START Information provided
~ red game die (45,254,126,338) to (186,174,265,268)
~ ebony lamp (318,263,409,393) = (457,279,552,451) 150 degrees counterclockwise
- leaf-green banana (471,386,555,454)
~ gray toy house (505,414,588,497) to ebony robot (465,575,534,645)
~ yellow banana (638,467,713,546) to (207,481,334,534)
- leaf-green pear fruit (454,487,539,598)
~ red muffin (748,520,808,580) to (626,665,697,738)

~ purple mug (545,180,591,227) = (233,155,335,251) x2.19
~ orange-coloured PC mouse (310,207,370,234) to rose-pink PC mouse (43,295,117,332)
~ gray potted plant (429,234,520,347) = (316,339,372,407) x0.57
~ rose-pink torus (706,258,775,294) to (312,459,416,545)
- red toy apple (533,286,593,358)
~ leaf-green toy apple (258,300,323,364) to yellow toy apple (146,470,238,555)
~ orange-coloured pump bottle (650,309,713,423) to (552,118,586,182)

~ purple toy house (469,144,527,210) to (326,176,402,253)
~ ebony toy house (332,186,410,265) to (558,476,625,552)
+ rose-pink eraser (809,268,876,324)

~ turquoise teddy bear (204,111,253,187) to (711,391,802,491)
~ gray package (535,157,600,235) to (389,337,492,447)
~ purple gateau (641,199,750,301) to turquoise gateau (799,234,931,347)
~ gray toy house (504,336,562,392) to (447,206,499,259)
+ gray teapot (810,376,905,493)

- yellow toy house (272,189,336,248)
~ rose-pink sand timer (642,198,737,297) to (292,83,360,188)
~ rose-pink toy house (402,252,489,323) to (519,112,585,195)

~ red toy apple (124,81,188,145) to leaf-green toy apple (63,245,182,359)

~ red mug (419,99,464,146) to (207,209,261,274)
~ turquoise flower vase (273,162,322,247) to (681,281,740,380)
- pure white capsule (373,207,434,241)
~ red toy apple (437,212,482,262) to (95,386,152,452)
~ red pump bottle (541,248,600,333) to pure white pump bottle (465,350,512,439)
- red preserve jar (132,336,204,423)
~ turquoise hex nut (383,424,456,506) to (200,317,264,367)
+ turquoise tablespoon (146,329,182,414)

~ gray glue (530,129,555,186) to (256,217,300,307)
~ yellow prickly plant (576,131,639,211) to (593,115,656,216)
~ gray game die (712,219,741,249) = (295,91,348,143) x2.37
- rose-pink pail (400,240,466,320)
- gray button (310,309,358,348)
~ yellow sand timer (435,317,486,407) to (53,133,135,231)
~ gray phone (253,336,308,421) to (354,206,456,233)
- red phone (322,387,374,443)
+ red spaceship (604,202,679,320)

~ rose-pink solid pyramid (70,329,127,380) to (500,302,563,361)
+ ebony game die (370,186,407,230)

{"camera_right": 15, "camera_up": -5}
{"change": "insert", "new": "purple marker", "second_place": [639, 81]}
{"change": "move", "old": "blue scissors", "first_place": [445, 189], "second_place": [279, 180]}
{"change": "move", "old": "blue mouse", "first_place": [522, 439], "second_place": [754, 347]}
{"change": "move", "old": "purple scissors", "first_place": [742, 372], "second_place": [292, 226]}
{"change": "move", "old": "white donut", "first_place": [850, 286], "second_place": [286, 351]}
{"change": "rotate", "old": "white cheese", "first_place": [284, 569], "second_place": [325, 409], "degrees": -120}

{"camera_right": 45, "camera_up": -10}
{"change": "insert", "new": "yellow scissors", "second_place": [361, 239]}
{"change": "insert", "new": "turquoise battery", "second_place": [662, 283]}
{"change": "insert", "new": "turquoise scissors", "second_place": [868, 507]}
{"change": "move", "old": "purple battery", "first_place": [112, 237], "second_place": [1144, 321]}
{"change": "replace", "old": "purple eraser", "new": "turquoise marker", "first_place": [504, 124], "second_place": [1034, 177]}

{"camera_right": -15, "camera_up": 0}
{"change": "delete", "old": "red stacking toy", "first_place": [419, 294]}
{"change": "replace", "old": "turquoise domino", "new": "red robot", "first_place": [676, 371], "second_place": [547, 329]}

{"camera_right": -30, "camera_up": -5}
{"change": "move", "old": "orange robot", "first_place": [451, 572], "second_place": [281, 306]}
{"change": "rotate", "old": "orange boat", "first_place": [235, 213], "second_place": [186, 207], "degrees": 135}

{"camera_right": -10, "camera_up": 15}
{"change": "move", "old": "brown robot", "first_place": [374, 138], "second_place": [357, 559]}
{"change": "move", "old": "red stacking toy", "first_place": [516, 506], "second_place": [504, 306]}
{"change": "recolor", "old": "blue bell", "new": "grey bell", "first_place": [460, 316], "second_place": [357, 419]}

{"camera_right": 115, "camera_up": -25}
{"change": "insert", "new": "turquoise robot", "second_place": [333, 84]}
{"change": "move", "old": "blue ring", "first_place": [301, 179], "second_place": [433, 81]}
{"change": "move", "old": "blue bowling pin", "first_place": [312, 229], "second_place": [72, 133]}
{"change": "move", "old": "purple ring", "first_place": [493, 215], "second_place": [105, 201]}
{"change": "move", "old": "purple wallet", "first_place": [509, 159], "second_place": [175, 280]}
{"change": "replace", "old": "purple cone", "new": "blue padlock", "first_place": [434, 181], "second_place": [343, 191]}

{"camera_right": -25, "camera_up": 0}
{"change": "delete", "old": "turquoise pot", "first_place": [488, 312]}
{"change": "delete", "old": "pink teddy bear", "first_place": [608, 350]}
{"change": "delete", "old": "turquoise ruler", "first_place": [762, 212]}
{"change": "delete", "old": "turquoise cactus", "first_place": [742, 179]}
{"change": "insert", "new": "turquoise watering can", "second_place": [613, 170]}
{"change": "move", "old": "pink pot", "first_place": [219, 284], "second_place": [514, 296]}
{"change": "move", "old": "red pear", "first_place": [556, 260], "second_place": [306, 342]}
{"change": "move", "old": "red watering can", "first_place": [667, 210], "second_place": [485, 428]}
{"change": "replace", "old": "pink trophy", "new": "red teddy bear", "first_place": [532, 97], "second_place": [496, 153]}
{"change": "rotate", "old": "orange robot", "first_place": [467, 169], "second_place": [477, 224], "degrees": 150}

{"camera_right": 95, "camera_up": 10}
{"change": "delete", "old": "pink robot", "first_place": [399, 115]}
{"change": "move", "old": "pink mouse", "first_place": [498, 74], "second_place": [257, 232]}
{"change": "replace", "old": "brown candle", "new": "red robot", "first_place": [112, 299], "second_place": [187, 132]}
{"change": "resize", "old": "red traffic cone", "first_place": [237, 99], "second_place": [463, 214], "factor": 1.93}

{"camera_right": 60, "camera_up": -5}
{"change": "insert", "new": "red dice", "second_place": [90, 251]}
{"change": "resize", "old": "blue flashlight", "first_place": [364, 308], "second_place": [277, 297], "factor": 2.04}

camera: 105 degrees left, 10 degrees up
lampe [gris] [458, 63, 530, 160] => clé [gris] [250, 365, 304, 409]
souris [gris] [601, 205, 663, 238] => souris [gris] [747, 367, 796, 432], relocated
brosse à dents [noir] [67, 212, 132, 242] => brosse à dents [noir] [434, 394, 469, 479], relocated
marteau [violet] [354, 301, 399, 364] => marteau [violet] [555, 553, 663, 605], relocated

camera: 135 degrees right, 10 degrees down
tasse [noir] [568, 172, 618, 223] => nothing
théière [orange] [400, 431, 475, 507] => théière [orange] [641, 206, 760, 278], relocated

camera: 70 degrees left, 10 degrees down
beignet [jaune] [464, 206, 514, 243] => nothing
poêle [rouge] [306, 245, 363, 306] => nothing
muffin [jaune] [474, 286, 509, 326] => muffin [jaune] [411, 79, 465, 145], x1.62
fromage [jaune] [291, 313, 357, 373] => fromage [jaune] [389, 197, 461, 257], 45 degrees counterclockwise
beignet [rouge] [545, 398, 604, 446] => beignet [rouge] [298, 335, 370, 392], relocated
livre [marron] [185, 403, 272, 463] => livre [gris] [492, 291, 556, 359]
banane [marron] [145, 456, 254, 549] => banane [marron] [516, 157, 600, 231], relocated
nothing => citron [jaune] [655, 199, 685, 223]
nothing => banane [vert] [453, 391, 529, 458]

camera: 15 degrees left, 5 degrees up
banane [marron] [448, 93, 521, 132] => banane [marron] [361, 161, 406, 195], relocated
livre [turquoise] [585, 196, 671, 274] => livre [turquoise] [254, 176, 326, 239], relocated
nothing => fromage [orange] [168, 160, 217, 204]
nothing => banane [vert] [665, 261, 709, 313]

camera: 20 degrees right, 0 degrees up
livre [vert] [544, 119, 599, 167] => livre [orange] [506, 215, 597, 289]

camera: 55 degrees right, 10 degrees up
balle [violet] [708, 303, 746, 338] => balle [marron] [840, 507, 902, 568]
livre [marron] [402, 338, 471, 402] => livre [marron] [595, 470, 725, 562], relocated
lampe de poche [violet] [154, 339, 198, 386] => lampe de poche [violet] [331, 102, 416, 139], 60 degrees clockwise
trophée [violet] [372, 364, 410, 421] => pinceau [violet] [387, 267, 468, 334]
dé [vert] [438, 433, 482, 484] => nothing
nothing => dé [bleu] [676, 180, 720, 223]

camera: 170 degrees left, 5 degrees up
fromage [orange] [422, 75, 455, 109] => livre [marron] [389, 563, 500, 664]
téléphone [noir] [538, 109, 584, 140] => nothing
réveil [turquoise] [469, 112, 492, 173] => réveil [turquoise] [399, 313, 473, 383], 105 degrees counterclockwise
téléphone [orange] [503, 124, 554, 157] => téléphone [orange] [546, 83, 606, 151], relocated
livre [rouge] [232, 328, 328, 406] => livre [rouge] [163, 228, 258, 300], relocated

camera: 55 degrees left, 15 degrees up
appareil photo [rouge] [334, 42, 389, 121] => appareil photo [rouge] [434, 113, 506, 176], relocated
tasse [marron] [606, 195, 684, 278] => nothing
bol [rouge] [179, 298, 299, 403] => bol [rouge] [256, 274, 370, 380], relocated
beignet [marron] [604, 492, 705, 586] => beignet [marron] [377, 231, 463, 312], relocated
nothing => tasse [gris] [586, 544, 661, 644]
END Information provided
- What this task involves -
In the records above, how many lines contain the word "banana"? State only the number.

- Completed task -
2